____ RECORDS TO PROCESS
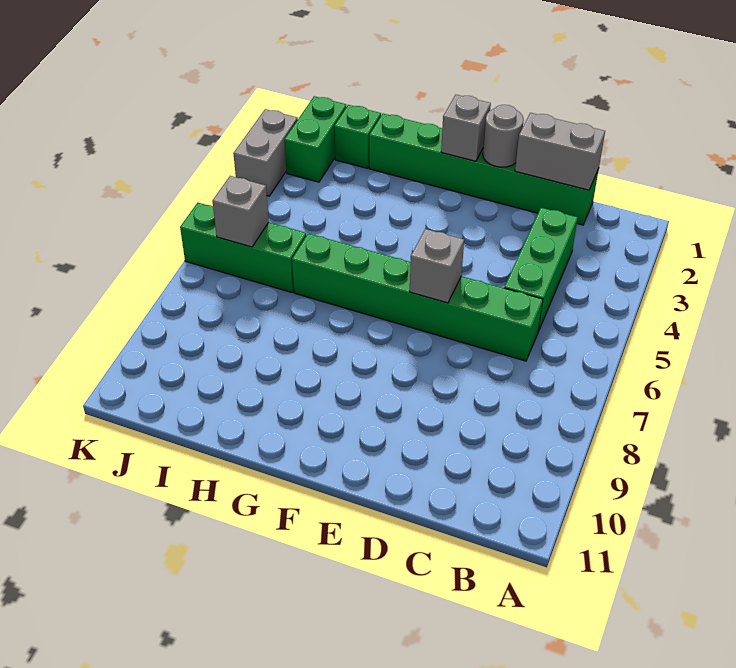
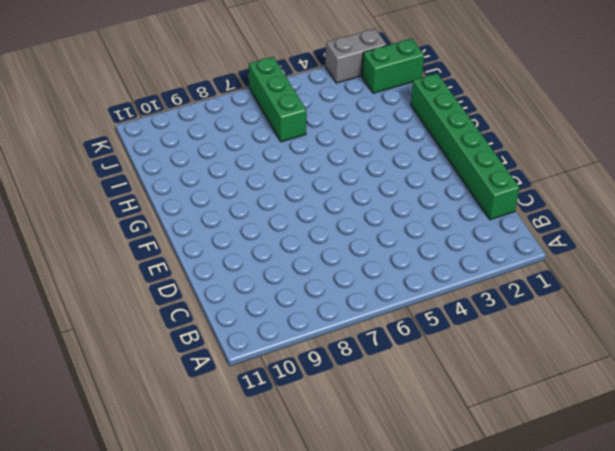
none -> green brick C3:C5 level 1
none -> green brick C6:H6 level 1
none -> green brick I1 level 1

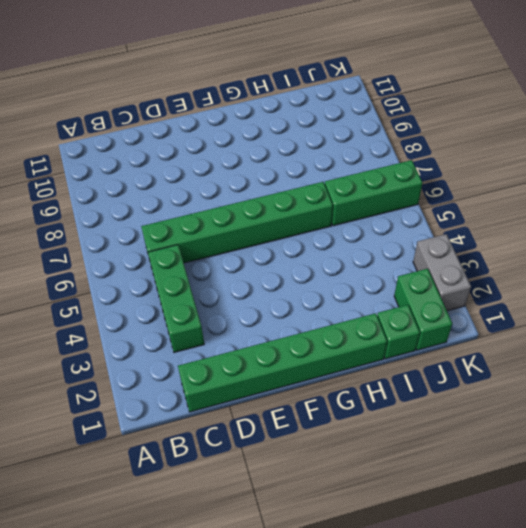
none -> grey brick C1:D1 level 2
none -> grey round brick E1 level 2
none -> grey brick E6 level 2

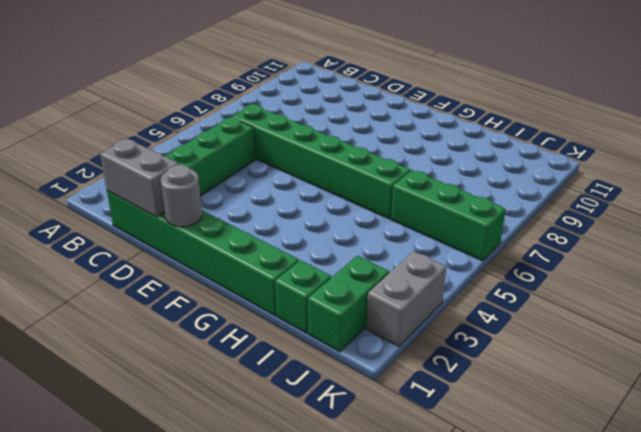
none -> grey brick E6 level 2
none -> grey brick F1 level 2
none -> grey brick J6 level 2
________
### AIM OF THE TASK
Each record above is to be copied exactly. Drop the pictures.

### TASK RESULT
none -> green brick C3:C5 level 1
none -> green brick C6:H6 level 1
none -> green brick I1 level 1

none -> grey brick C1:D1 level 2
none -> grey round brick E1 level 2
none -> grey brick E6 level 2

none -> grey brick E6 level 2
none -> grey brick F1 level 2
none -> grey brick J6 level 2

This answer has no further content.